PROBLEM STATEMENT :: From the entries below, transcribe exactly the lines between the line holding "C5: 330nF (GND, VCC) -> 33nF (GND, VCC)" and the line holding "L3: 470uH (N4, N11) -> 220uH (N4, N11)", inclusive; skip all other lines.

Before-and-after change records ::
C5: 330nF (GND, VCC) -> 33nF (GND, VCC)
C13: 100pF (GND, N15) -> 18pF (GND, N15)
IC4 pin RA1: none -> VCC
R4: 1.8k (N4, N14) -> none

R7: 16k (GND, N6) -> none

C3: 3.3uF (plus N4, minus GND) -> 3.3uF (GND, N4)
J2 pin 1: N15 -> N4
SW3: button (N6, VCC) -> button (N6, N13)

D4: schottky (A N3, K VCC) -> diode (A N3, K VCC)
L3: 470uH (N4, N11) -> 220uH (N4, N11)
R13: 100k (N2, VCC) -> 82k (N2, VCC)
...
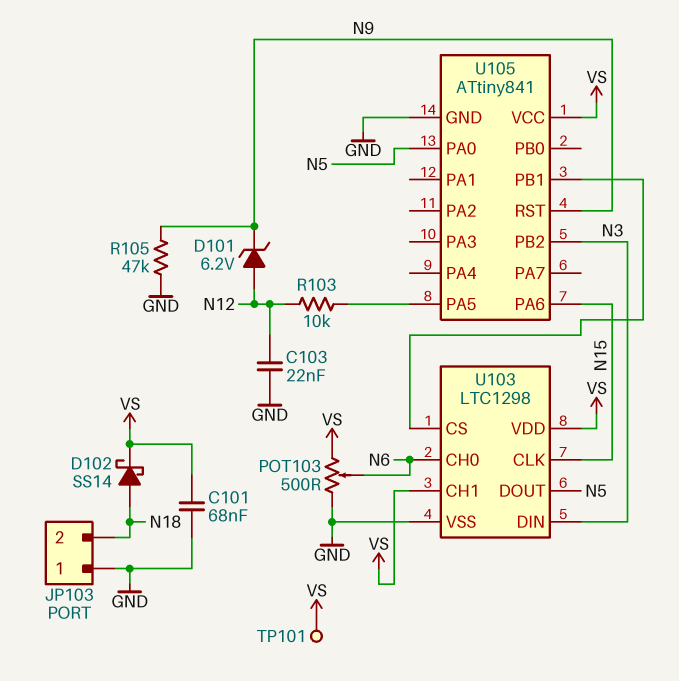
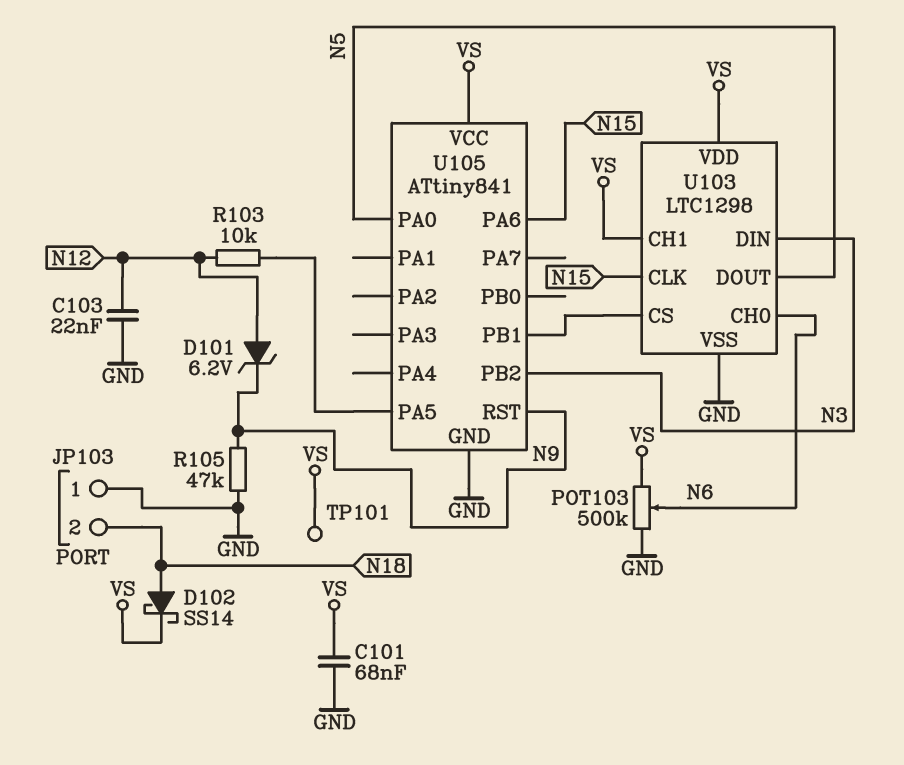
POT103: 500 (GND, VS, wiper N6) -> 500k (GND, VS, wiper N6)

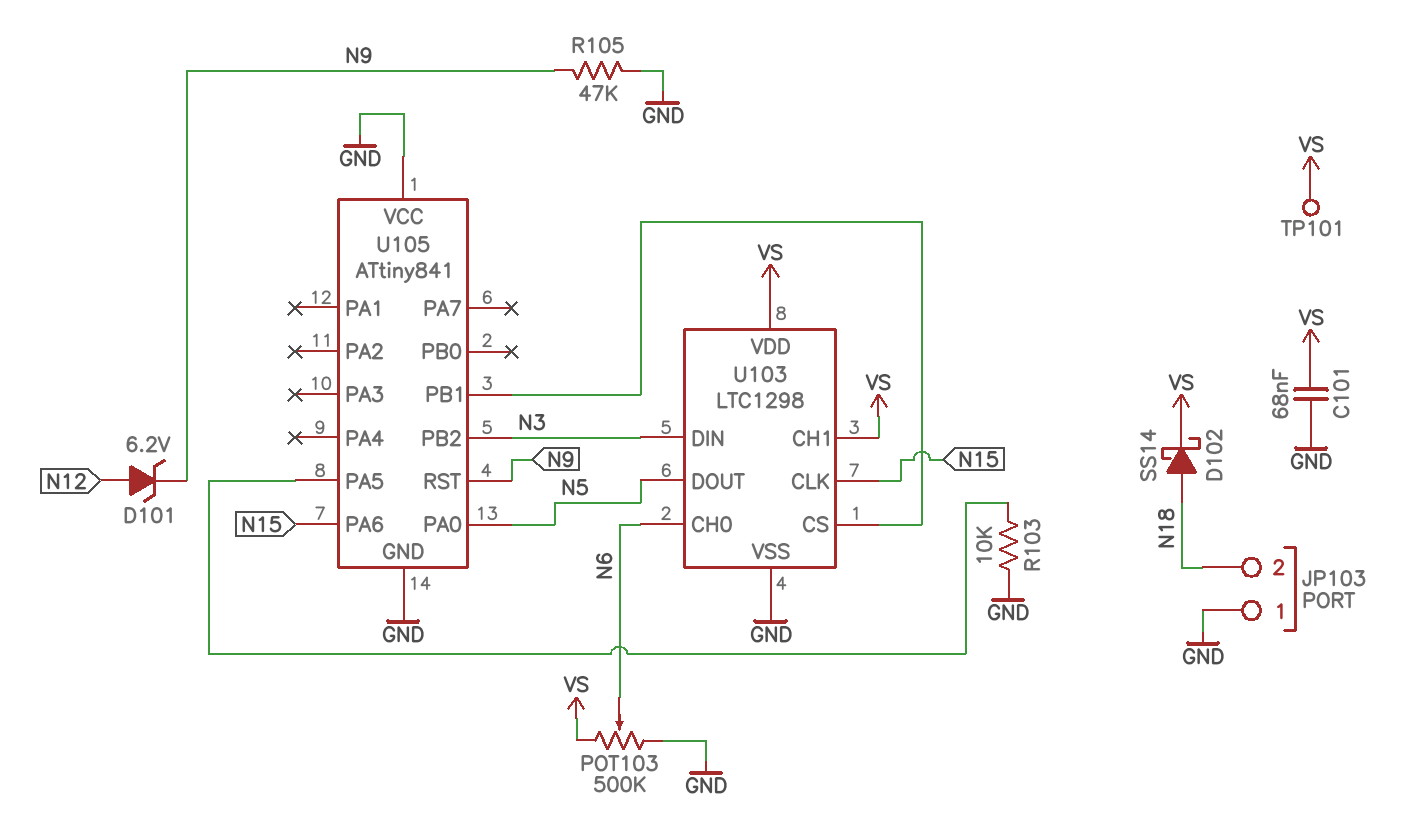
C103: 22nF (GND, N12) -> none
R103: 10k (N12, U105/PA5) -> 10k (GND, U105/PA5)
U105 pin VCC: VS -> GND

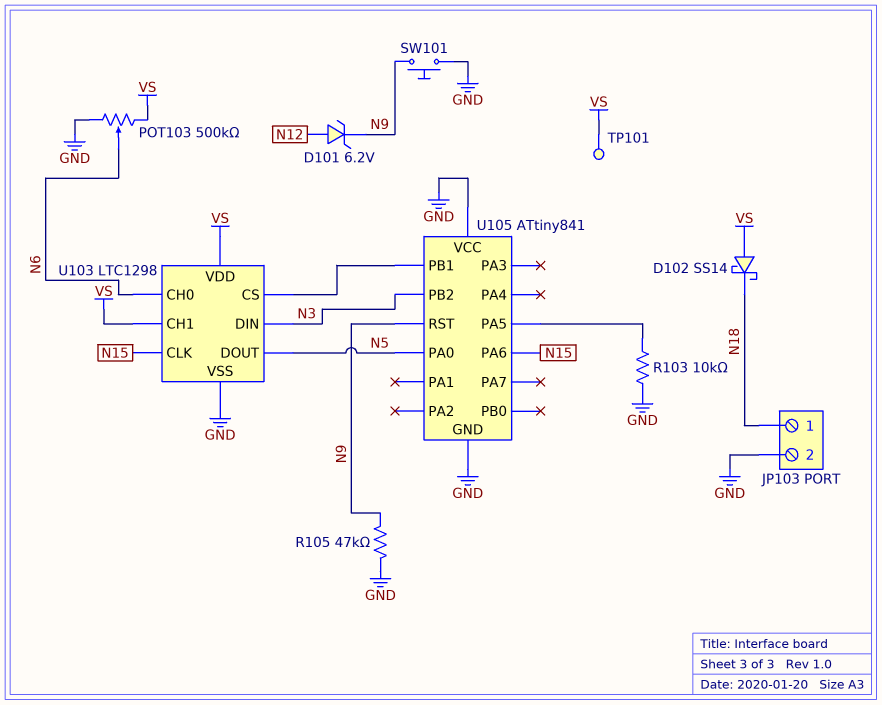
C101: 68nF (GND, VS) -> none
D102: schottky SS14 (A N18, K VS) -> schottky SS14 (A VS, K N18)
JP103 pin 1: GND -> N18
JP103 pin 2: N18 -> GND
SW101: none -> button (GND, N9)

RESULT FOR THIS EXERCISE ::
C5: 330nF (GND, VCC) -> 33nF (GND, VCC)
C13: 100pF (GND, N15) -> 18pF (GND, N15)
IC4 pin RA1: none -> VCC
R4: 1.8k (N4, N14) -> none

R7: 16k (GND, N6) -> none

C3: 3.3uF (plus N4, minus GND) -> 3.3uF (GND, N4)
J2 pin 1: N15 -> N4
SW3: button (N6, VCC) -> button (N6, N13)

D4: schottky (A N3, K VCC) -> diode (A N3, K VCC)
L3: 470uH (N4, N11) -> 220uH (N4, N11)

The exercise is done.